_PROVIDED MATERIAL_:
▬▬▬▬▬▬

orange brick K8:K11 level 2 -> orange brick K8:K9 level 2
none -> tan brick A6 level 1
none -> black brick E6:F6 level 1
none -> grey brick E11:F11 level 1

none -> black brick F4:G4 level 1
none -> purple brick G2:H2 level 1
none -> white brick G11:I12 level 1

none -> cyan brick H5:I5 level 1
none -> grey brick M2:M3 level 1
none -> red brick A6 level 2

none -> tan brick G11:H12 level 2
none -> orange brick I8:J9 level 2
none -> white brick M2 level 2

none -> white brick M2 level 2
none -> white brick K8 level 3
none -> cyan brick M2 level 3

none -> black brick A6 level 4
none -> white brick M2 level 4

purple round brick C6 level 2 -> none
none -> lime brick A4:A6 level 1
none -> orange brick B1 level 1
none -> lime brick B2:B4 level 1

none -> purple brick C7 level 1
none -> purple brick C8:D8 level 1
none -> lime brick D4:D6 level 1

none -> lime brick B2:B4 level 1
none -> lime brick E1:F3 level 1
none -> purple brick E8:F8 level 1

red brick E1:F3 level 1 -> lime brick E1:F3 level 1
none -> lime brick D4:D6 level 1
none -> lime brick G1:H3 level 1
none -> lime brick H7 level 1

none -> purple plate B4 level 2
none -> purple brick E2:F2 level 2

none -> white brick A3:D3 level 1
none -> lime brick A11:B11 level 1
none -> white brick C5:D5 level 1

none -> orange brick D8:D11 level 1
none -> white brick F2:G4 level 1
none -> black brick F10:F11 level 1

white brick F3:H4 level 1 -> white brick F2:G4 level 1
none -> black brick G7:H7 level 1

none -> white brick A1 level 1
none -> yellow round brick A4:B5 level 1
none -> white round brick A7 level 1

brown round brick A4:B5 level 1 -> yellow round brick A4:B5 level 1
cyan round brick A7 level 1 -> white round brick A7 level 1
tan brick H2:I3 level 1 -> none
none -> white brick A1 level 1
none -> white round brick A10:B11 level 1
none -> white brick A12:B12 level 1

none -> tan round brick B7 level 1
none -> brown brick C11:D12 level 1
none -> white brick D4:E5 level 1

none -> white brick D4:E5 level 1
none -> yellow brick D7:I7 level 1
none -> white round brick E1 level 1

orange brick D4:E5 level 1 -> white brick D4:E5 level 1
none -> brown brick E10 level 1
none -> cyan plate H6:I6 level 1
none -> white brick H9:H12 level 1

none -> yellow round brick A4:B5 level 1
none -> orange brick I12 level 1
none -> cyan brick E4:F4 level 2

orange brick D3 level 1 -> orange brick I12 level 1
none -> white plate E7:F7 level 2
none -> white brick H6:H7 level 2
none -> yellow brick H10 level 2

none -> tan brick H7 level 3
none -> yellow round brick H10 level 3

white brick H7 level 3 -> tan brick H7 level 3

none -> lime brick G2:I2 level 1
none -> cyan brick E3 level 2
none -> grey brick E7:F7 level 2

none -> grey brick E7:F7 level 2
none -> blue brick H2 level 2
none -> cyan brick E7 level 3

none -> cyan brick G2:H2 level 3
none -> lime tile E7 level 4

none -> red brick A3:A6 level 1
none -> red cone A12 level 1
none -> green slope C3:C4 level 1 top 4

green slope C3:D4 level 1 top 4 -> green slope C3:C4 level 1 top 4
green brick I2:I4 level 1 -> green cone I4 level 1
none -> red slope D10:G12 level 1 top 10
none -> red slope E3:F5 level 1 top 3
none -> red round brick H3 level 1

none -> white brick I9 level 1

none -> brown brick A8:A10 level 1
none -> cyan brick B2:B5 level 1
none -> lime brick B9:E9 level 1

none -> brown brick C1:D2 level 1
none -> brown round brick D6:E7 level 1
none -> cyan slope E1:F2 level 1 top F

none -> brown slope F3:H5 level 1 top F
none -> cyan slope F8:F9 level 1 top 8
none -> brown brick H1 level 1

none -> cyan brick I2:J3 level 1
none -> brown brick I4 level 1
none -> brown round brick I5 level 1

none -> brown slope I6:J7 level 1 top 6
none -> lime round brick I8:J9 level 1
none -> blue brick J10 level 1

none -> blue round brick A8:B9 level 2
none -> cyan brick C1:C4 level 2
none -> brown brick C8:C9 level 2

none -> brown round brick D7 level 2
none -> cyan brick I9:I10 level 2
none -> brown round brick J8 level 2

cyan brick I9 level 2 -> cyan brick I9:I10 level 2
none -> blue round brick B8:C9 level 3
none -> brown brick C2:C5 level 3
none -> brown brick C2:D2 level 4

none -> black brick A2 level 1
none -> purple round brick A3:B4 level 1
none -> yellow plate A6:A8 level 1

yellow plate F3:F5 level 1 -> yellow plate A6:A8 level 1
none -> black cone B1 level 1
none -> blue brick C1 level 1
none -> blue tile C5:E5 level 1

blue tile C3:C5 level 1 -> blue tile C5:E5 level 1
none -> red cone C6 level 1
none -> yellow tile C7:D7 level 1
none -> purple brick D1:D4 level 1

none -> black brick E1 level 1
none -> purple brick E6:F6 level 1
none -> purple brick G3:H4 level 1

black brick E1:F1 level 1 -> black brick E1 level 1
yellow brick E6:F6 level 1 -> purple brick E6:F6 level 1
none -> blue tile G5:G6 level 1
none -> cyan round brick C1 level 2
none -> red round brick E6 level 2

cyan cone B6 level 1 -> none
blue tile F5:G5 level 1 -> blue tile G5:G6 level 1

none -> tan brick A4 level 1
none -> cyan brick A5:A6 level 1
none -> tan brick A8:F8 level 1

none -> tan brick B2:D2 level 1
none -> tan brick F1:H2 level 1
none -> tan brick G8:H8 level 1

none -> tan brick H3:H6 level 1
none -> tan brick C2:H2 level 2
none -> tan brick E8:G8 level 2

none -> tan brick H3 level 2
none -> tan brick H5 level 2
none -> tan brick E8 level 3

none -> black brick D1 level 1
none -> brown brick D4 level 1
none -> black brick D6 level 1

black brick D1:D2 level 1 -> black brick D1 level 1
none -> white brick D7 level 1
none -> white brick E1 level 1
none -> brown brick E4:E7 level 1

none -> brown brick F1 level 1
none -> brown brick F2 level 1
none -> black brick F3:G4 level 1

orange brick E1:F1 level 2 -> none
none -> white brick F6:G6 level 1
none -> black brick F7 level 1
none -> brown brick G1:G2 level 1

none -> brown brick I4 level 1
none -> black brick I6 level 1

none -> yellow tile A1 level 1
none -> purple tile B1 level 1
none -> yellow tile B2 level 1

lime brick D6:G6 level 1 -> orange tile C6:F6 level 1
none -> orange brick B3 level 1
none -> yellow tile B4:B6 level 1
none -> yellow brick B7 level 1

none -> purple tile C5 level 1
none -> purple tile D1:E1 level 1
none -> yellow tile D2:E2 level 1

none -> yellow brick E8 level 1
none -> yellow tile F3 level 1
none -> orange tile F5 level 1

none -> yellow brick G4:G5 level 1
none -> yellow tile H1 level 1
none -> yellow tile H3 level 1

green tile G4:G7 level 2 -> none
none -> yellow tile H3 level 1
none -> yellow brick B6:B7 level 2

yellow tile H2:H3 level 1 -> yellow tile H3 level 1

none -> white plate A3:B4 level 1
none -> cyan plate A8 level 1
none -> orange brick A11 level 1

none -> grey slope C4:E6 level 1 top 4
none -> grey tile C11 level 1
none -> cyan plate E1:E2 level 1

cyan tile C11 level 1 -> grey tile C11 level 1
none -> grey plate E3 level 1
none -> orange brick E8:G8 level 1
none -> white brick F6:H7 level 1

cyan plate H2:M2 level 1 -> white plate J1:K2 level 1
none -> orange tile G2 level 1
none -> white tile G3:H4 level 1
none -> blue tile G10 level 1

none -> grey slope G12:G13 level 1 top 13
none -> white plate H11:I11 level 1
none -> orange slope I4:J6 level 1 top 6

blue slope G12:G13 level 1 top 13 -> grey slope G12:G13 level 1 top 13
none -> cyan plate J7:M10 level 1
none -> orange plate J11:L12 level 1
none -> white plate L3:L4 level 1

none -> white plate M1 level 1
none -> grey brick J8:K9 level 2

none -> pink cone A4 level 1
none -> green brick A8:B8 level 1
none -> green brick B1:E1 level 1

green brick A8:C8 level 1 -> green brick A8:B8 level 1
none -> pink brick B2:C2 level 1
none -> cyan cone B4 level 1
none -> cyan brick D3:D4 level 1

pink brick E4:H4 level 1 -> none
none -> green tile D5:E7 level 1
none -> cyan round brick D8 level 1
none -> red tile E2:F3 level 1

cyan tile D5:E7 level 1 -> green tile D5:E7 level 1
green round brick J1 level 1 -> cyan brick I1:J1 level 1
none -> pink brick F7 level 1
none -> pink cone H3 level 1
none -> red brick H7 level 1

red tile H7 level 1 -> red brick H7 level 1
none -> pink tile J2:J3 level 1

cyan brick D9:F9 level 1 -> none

▬▬▬▬▬▬

_TASK_:
What you return should be exactly the lines above, starting at the one with "none -> black brick I6 level 1" and ending at the one with "none -> yellow tile F3 level 1", and nothing else.

_EXPECTED ANSWER_:
none -> black brick I6 level 1

none -> yellow tile A1 level 1
none -> purple tile B1 level 1
none -> yellow tile B2 level 1

lime brick D6:G6 level 1 -> orange tile C6:F6 level 1
none -> orange brick B3 level 1
none -> yellow tile B4:B6 level 1
none -> yellow brick B7 level 1

none -> purple tile C5 level 1
none -> purple tile D1:E1 level 1
none -> yellow tile D2:E2 level 1

none -> yellow brick E8 level 1
none -> yellow tile F3 level 1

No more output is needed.